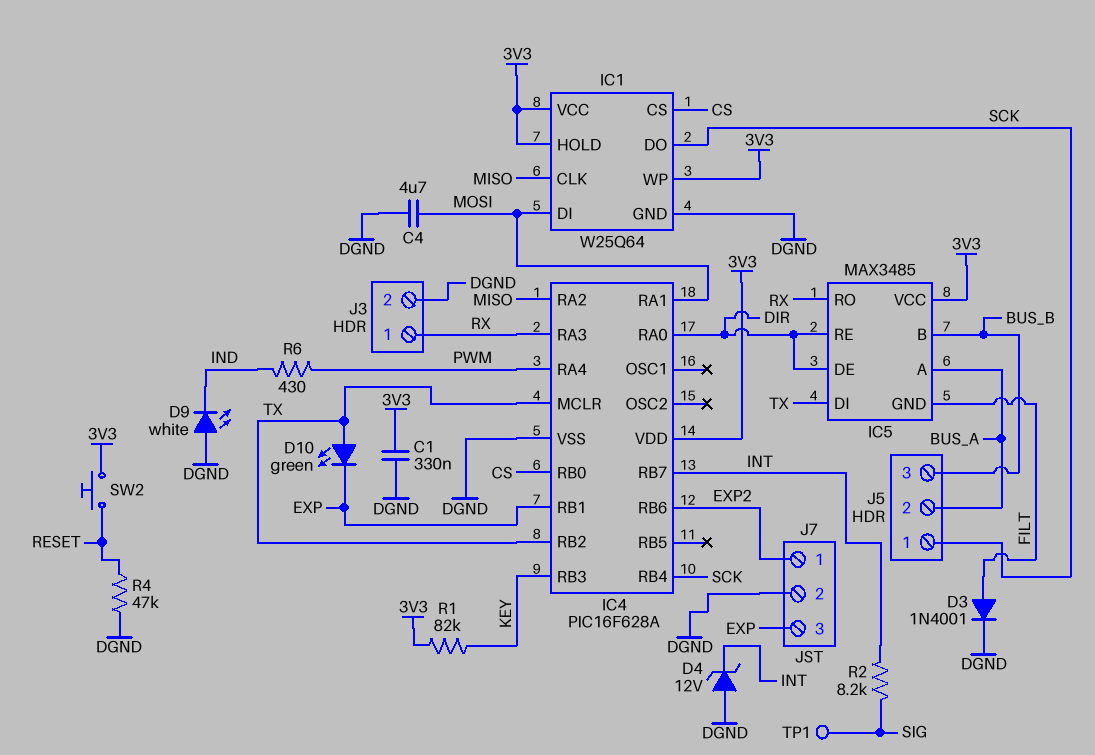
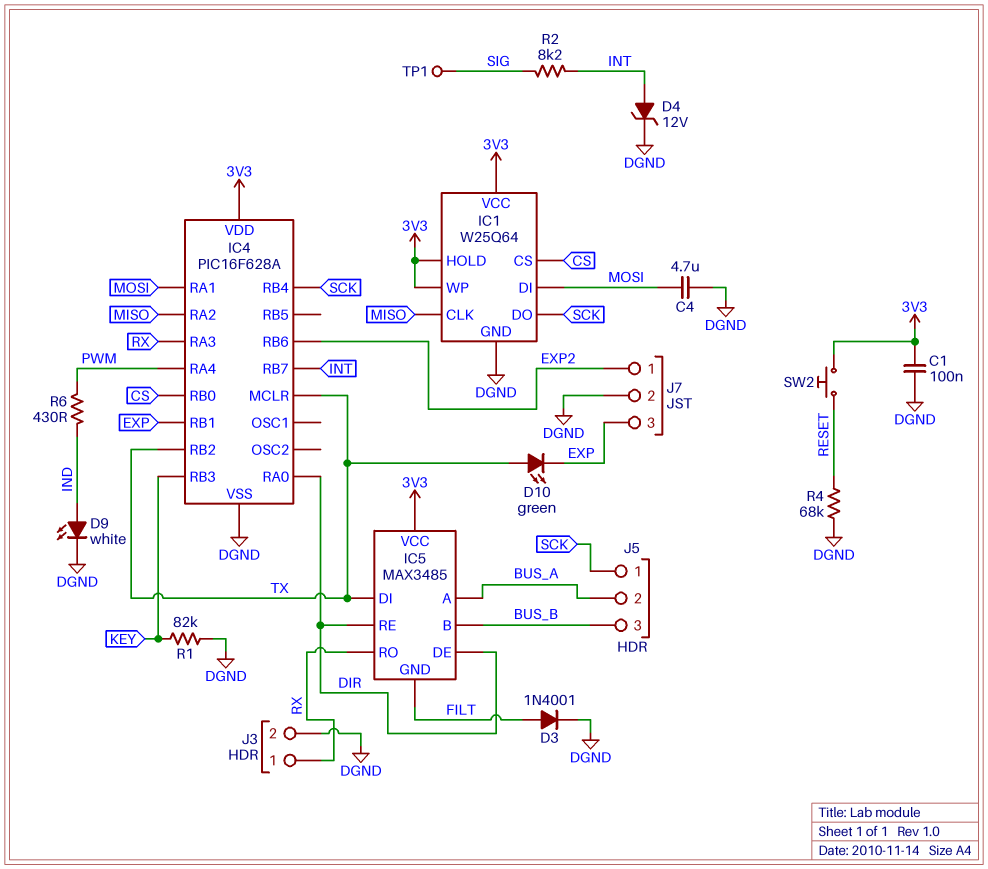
C1: 330nF (3V3, DGND) -> 100nF (3V3, DGND)
D4: zener 12V (A DGND, K INT) -> zener 12V (A INT, K DGND)
D9: LED white (A DGND, K IND) -> LED white (A IND, K DGND)
R1: 82k (3V3, KEY) -> 82k (DGND, KEY)
R4: 47k (DGND, RESET) -> 68k (DGND, RESET)

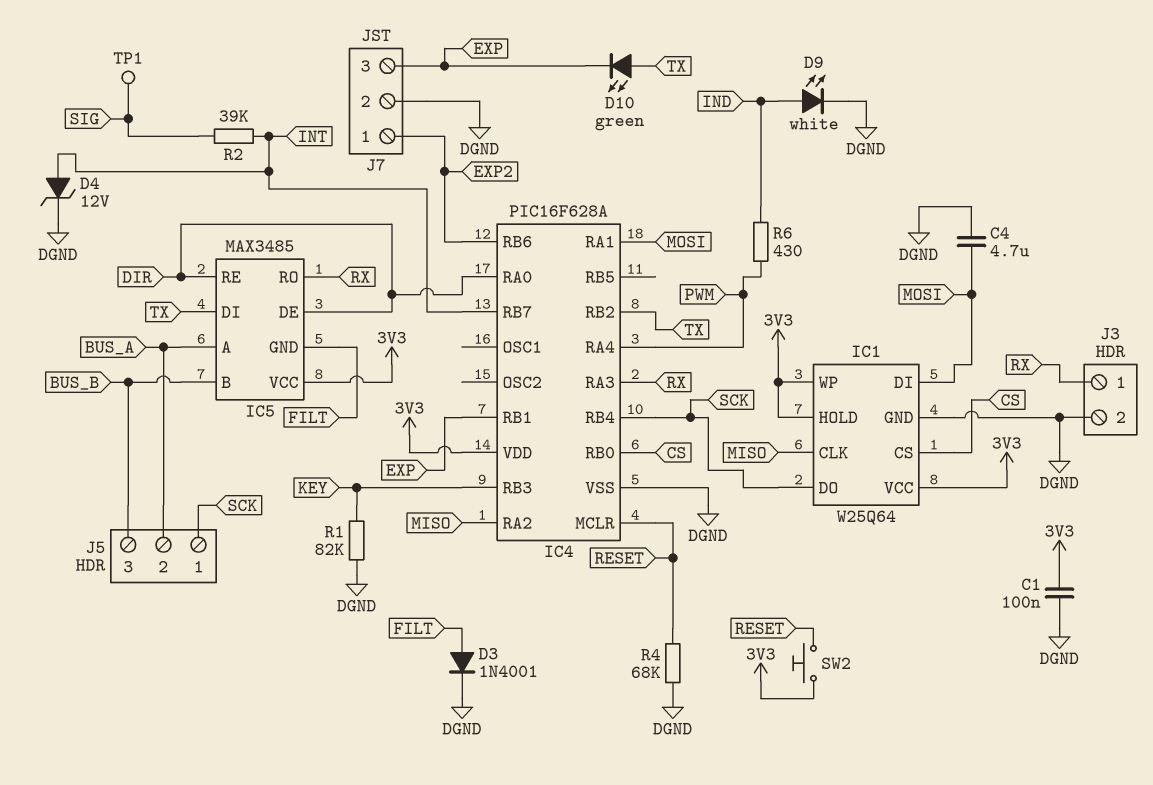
IC4 pin MCLR: TX -> RESET
R2: 8.2k (INT, SIG) -> 39k (INT, SIG)

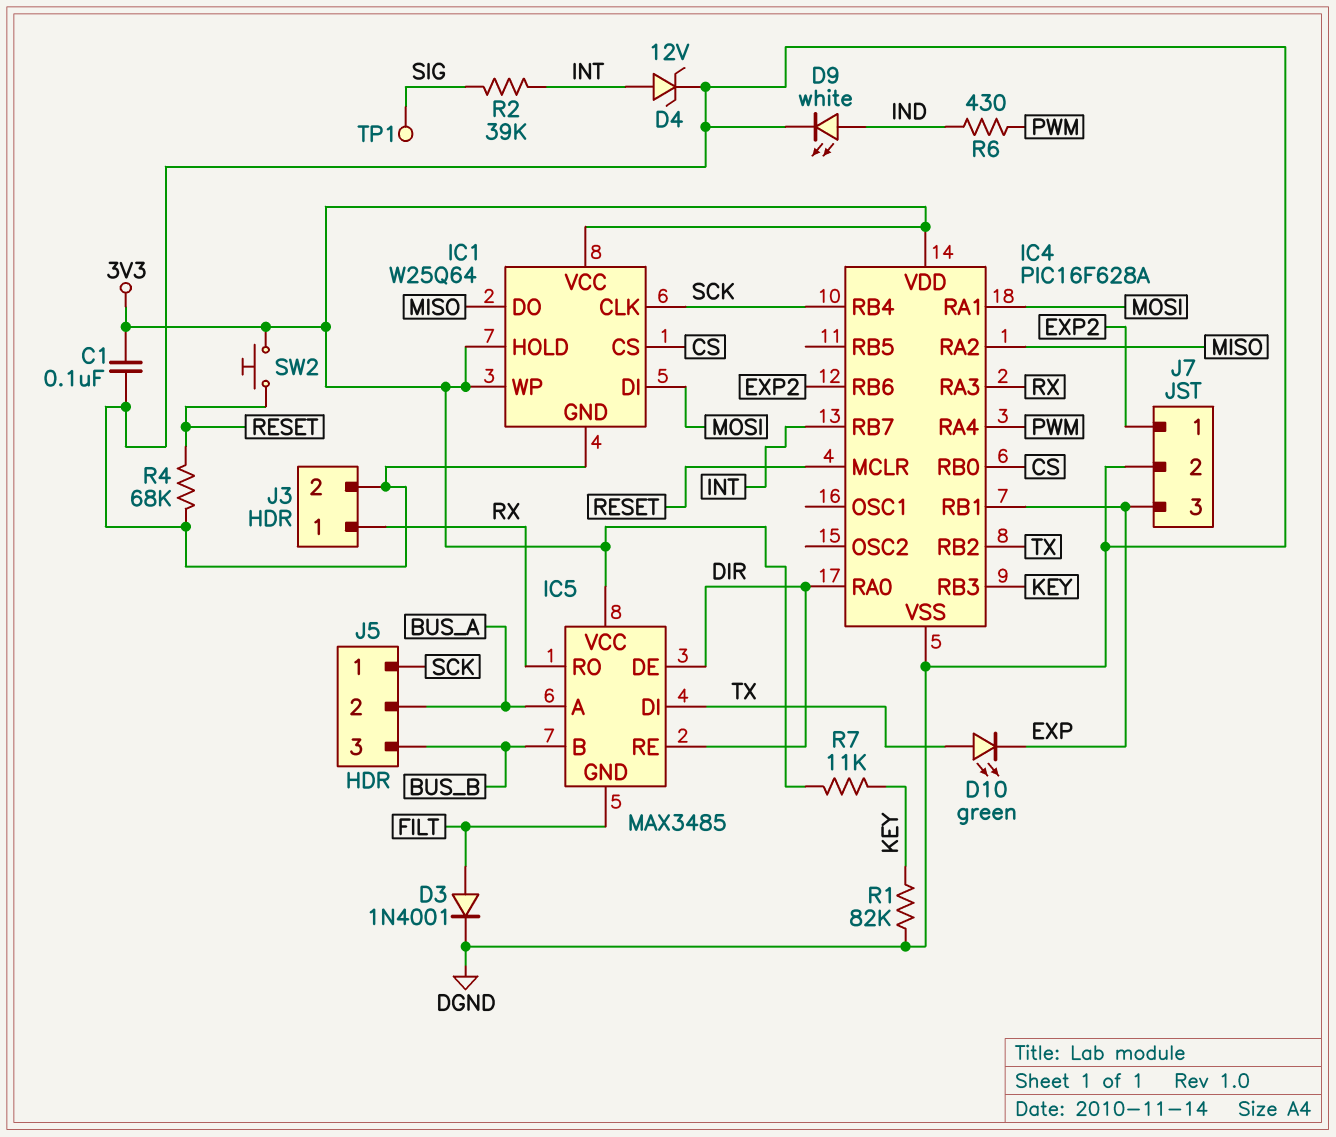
C4: 4.7uF (DGND, MOSI) -> none
IC1 pin CLK: MISO -> SCK
IC1 pin DO: SCK -> MISO
R7: none -> 11k (3V3, KEY)

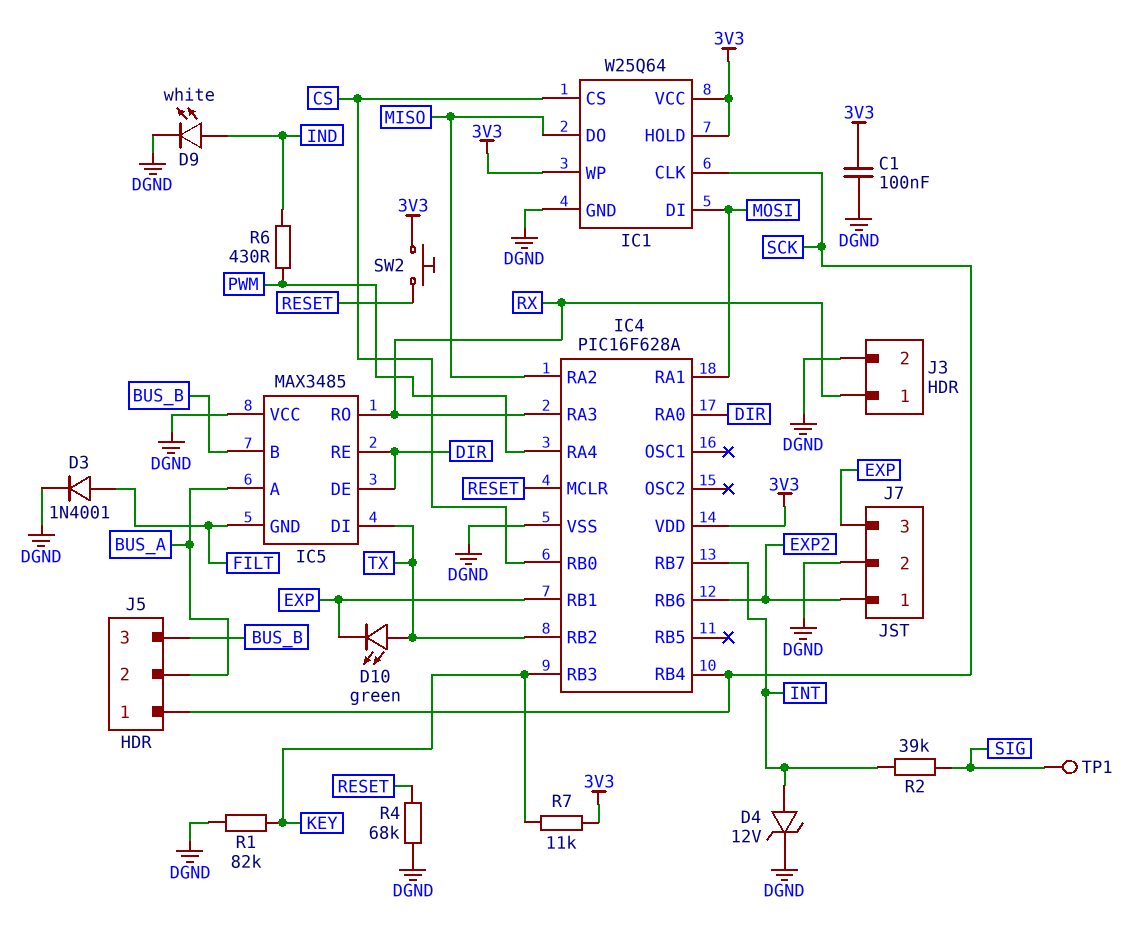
IC5 pin VCC: 3V3 -> DGND

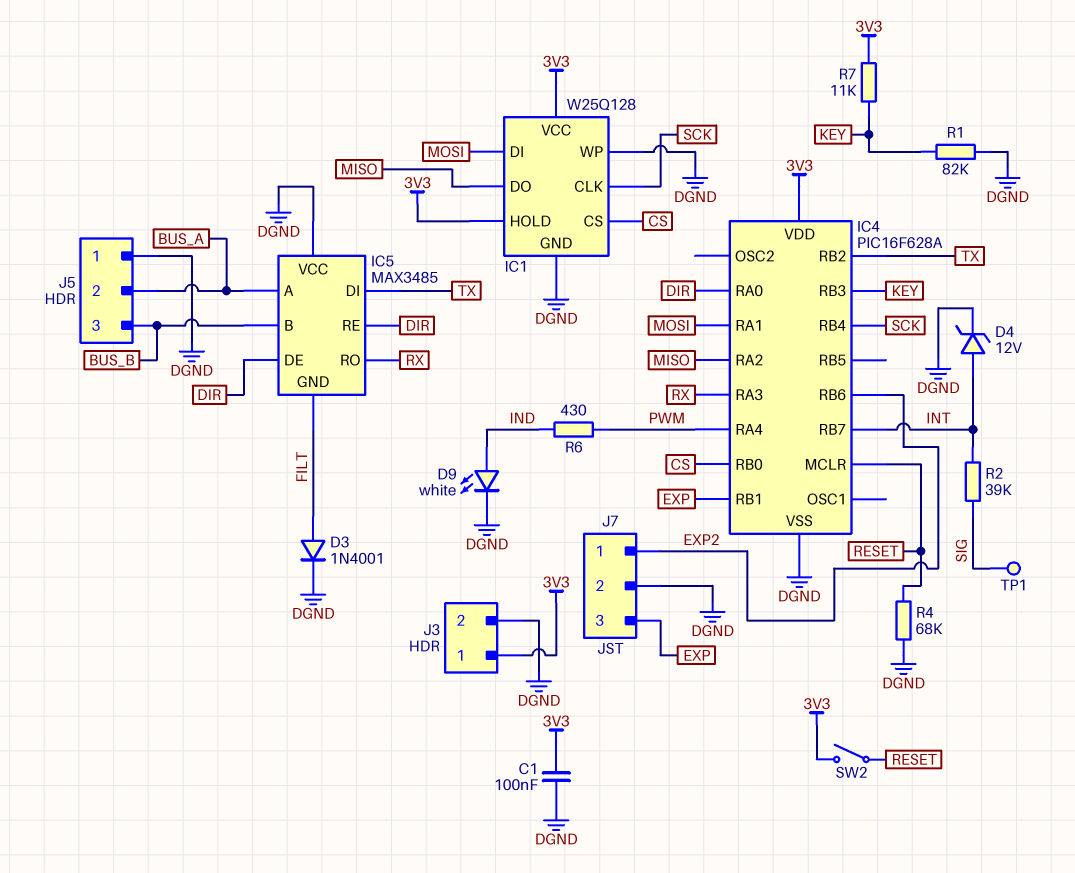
D10: LED green (A TX, K EXP) -> none
IC1: W25Q64 -> W25Q128
IC1 pin WP: 3V3 -> DGND
J3 pin 1: RX -> 3V3
J5 pin 1: SCK -> DGND
SW2: button (3V3, RESET) -> switch (3V3, RESET)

Task objective: Your answer should be the line with "J5 pin 1: SCK -> DGND" and all lines after it in the listing above, repeated exactly. No other lines belong.

Solution for this problem:
J5 pin 1: SCK -> DGND
SW2: button (3V3, RESET) -> switch (3V3, RESET)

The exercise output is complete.